WHAT IS BEING ASKED: Please count the lines in the entries below that contain the word "italic". Reply with only the number.

EXERCISE MATERIAL:

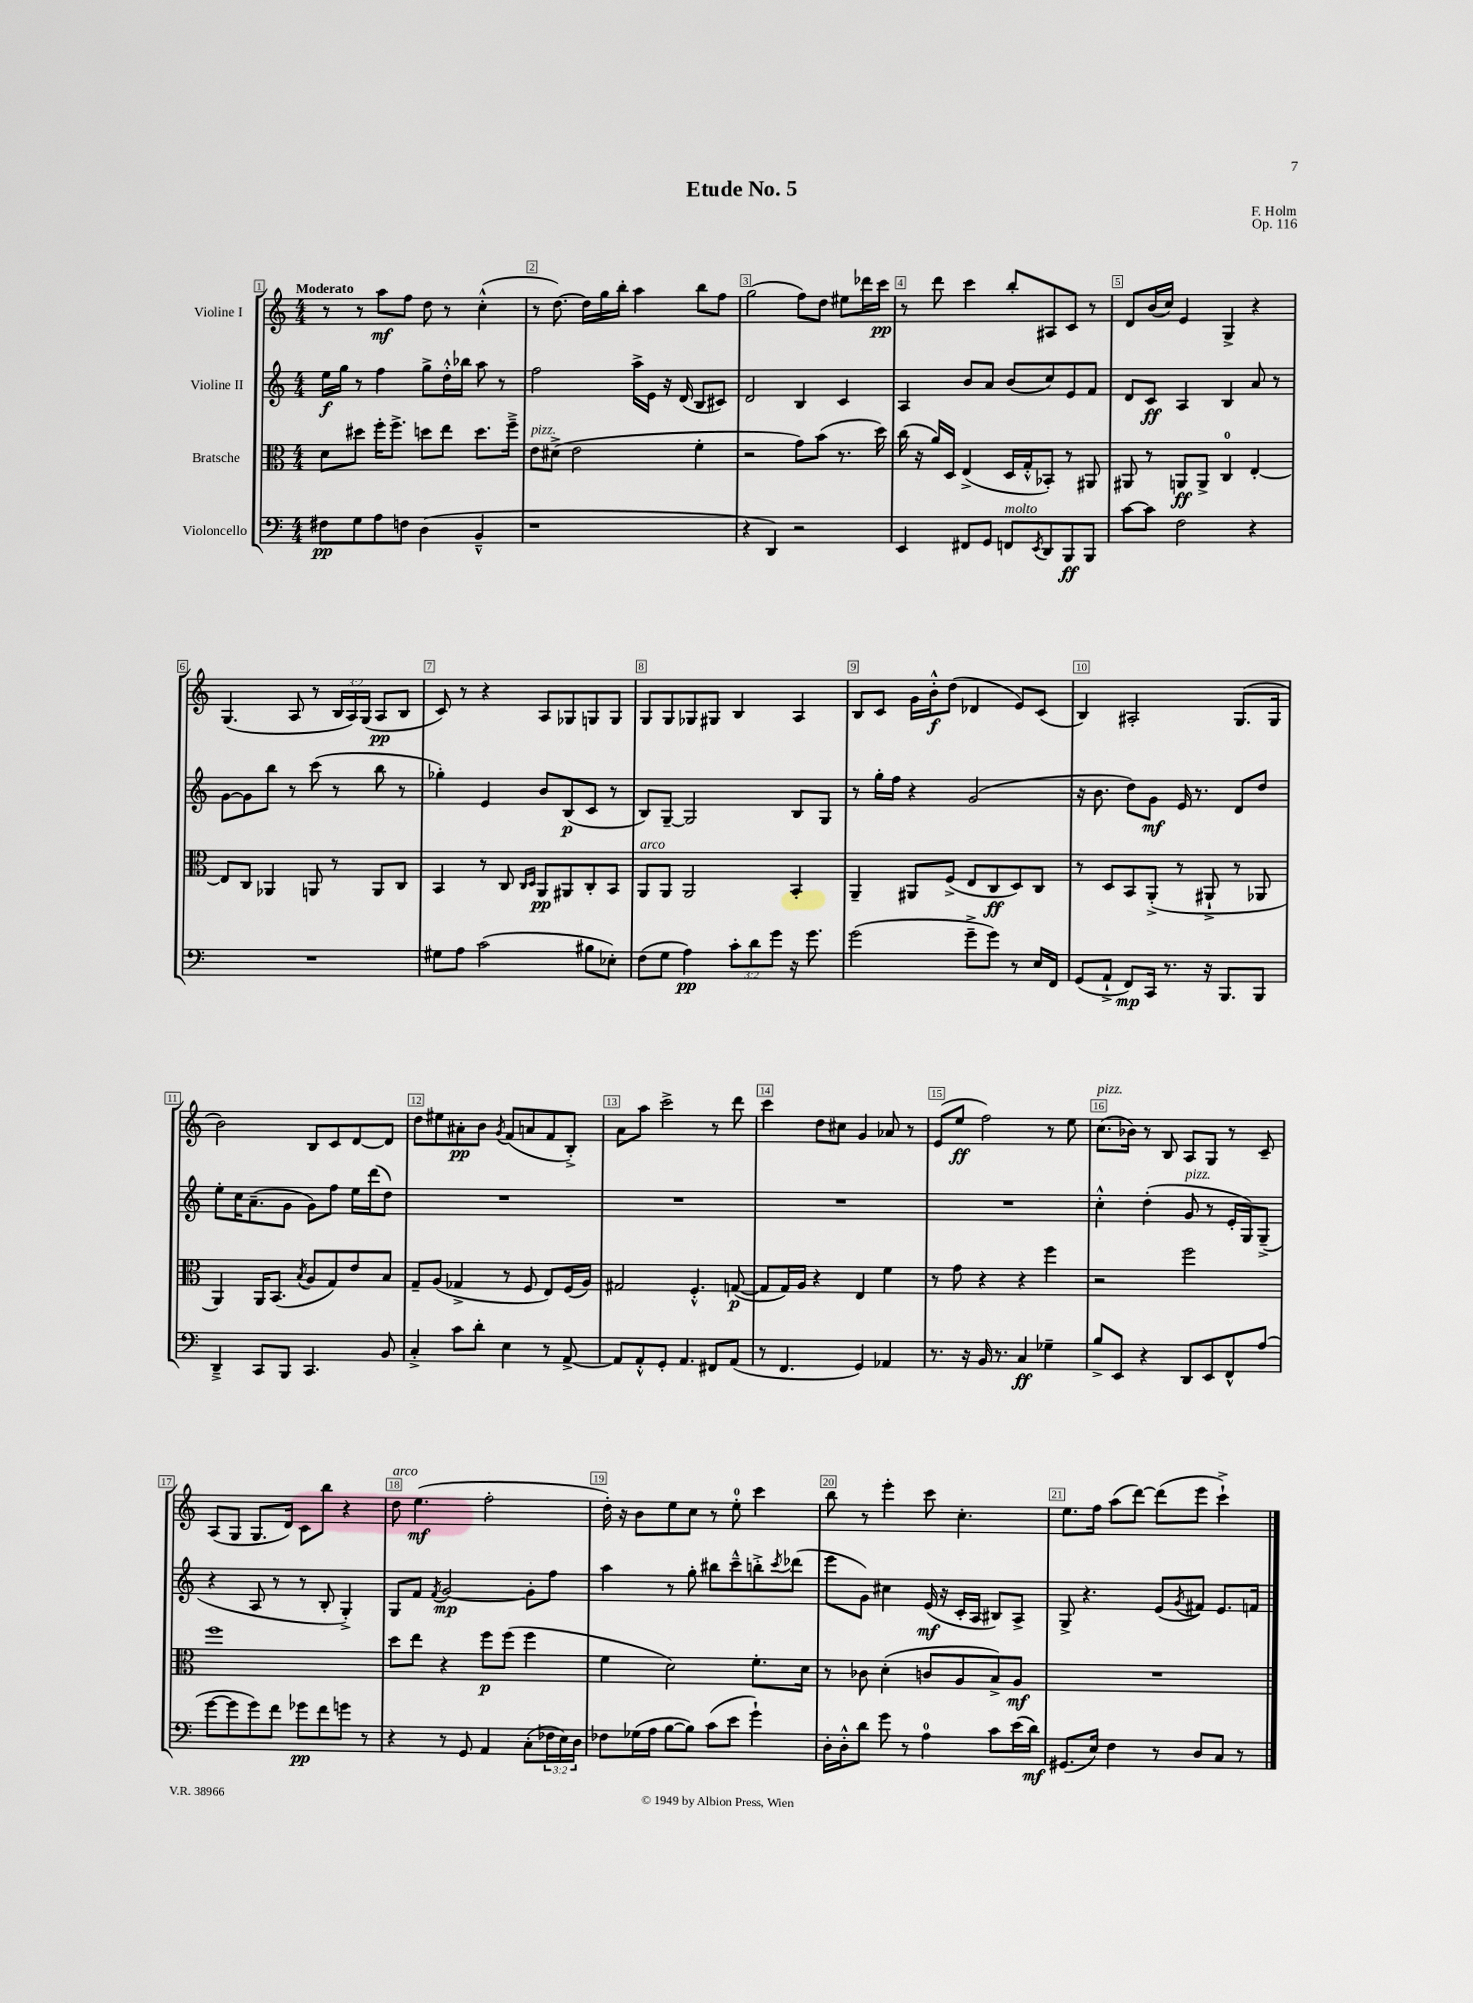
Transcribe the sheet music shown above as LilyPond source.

\header { title = "Etude No. 5" composer = "F. Holm" opus = "Op. 116" }
<<
\new StaffGroup <<
\new Staff = "s0" \with { instrumentName = "Violine I" } {
    \clef treble \key c \major \numericTimeSignature \time 4/4 \override Staff.TupletNumber.text = #tuplet-number::calc-fraction-text \tempo "Moderato"
    r8 r8 a''8\mf f''8 d''8 r8 c''4-.-^( |
    r8 d''8.~) d''16 g''16 b''16-. a''4 b''8 f''8 |
    g''2( f''8) d''8 eis''8 des'''16 c'''16\pp |
    r8 d'''8 c'''4 b''8-. ais8 c'8 r8 |
    d'8 b'16( c''16) e'4 g4-> r4 |
    g4.( a8 r8 \tuplet 3/2 { b16 a16) g16( } a8\pp b8 |
    c'8) r8 r4 a8 ges8 g8 g8 |
    g8 g8 ges8 gis8 b4 a4 |
    b8 c'8 g'16 b'16-.-^\f d''8( des'4 e'8) c'8( |
    b4) ais2-. g8.( g16 |
    b'2) b8 c'8 d'8~ d'8 |
    d''8 eis''8 ais'8-.\pp b'8 \acciaccatura { g'8 } f'8( a'8 f'8 b8-.->) |
    a'8 a''8 c'''2-> r8 d'''8 |
    c'''4 d''8 cis''8 g'4 aes'8 r8 |
    e'8( e''8\ff f''2) r8 e''8 |
    c''8.^\markup { \italic "pizz." }( bes'16) r8 b8 a8 g8 r8 c'8-- |
    a8( g8 g8. d'16) c'8 b''8 r4 |
    d''8^\markup { \italic "arco" } e''4.\mf( f''2-. |
    d''16-.) r16 b'8 e''8 c''8 r8 e''8-0-. c'''4 |
    b''8 r8 e'''4-. c'''8 c''4.-. |
    e''8. f''16 a''8( d'''8~) d'''8( e'''8 c'''4-!->) \bar "|." |
}
\new Staff = "s1" \with { instrumentName = "Violine II" } {
    \clef treble \key c \major \numericTimeSignature \time 4/4
    e''16\f g''16 r8 f''4 g''8-> d''16-.-^ bes''16 a''8 r8 |
    f''2 a''16-> e'16 r16 d'16( b8 cis'8) |
    d'2 b4 c'4 |
    a4 b'8 a'8 b'8( c''8) e'8 f'8 |
    d'8 c'8\ff a4 b4 a'8 r8 |
    g'8~ g'8 b''8 r8 c'''8( r8 b''8 r8 |
    ges''4-.) e'4 b'8 b8\p( c'8 r8 |
    b8) g8~-- g2 b8 g8 |
    r8 g''16-. f''16 r4 g'2( |
    r16 b'8. d''8) g'8\mf e'16 r8. d'8 d''8 |
    e''8-. c''16 a'8.--( g'8 g'8) f''8 e''16 d'''16( d''8) |
    R1 |
    R1 |
    R1 |
    R1 |
    c''4-.-^ d''4-.( g'8^\markup { \italic "pizz." } r8 e'16-. g16) g8--->( |
    r4 a8 r8 r8 b8-. g4-.->) |
    g8 f'8 \acciaccatura { f'8 } g'2~\mp g'8-. f''8 |
    a''4 r8 g''8-. bis''8 c'''8---^ b''8-.-> \acciaccatura { c'''8 } des'''8( |
    e'''8 g'8) cis''4 e'16\mf( r16 c'16-. a16 bis8) a8-> |
    g8-> r4. e'8( \acciaccatura { g'8 } fis'8) e'8. f'16 \bar "|." |
}
\new Staff = "s2" \with { instrumentName = "Bratsche" } {
    \clef alto \key c \major \numericTimeSignature \time 4/4
    d'8 dis''8 f''16-. f''8.-> d''8 e''8 d''8. f''16---> |
    e'8^\markup { \italic "pizz." } dis'8->( e'2 f'4-. |
    r2 g'8) b'8( r8. d''16) |
    c''16( r16 a'16) d16 e4->( d16 g16-.-^ bes,8-.) r8 ais,8 |
    ais,8 r8 a,8\ff a,8-> c4-0 e4~-. |
    e8 c8 aes,4 a,8 r8 a,8 c8 |
    b,4 r8 c8 \grace { c16 d16 } a,8\pp ais,8 c8-. b,8 |
    a,8^\markup { \italic "arco" } a,8 a,2 b,4-. |
    a,4-- ais,8 f8->( e8 c8\ff d8) c8 |
    r8 d8 b,8 a,8-.->( r8 ais,8-!-> r8 aes,8 |
    a,4) a,16 b,8.( \acciaccatura { b8 } a8 g8) e'8 b8 |
    g8-- a8( ges4-> r8 f8 e8) f16( a16) |
    gis2 f4.-.-^ g8~\p( |
    g8 g16) a16 r4 e4 f'4 |
    r8 g'8 r4 r4 f''4 |
    r2 f''2 |
    f''1 |
    d''8 e''8 r4 f''8\p f''8( f''4 |
    f'4 d'2) f'8.-. d'16 |
    r8 ces'8 d'4-.( c'8 a8 b8->) a8\mf |
    R1 \bar "|." |
}
\new Staff = "s3" \with { instrumentName = "Violoncello" } {
    \clef bass \key c \major \numericTimeSignature \time 4/4 \override Staff.TupletNumber.text = #tuplet-number::calc-fraction-text
    fis8\pp g8 a8 f8 d4( b,4---^ |
    r1 |
    r4 d,4) r2 |
    e,4 fis,8 g,8 f,8^\markup { \italic "molto" } \acciaccatura { e,8 } d,8 b,,8\ff b,,8 |
    c'8~ c'8 f2 r4 |
    R1 |
    gis8 a8 c'2( bis8 ees8-.) |
    f8( g8 a4\pp) \tuplet 3/2 { c'8-. d'8 g'8 } r16 g'8. |
    g'2( g'8---> g'8) r8 e16 f,16 |
    g,8( a,8-!-> f,8\mp) c,16 r8. r16 b,,8. b,,8 |
    d,4---> c,8 b,,8 c,4. b,8 |
    c4-.-> c'8 d'8-. e4 r8 a,8~-> |
    a,8 a,8-.-^ g,8-. a,4. fis,8 a,8( |
    r8 f,4. g,4) aes,4 |
    r8. r16 b,16 r8. c4\ff ges4-- |
    b8-> e,8 r4 d,8 e,8 f,8-^ a8( |
    g'8~ g'8 g'8) f'8 ges'8\pp f'8 g'8 r8 |
    r4 r8 g,8 a,4 c8-.( \tuplet 3/2 { fes16 e16) d16 } |
    fes8 ges16( a16 b8~ b8) c'8( e'8 g'4-!) |
    d16-. d16-.-^ d'8 g'8 r8 a4-0 c'8 e'16( d'16\mf) |
    gis,8.( e16) f4 r8 d8 c8 r8 \bar "|." |
}
>>
>>
\layout { \context { \Score \override BarNumber.break-visibility = ##(#f #t #t) barNumberVisibility = #all-bar-numbers-visible \override BarNumber.stencil = #(make-stencil-boxer 0.1 0.3 ly:text-interface::print) } }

FINISHED EXERCISE: 6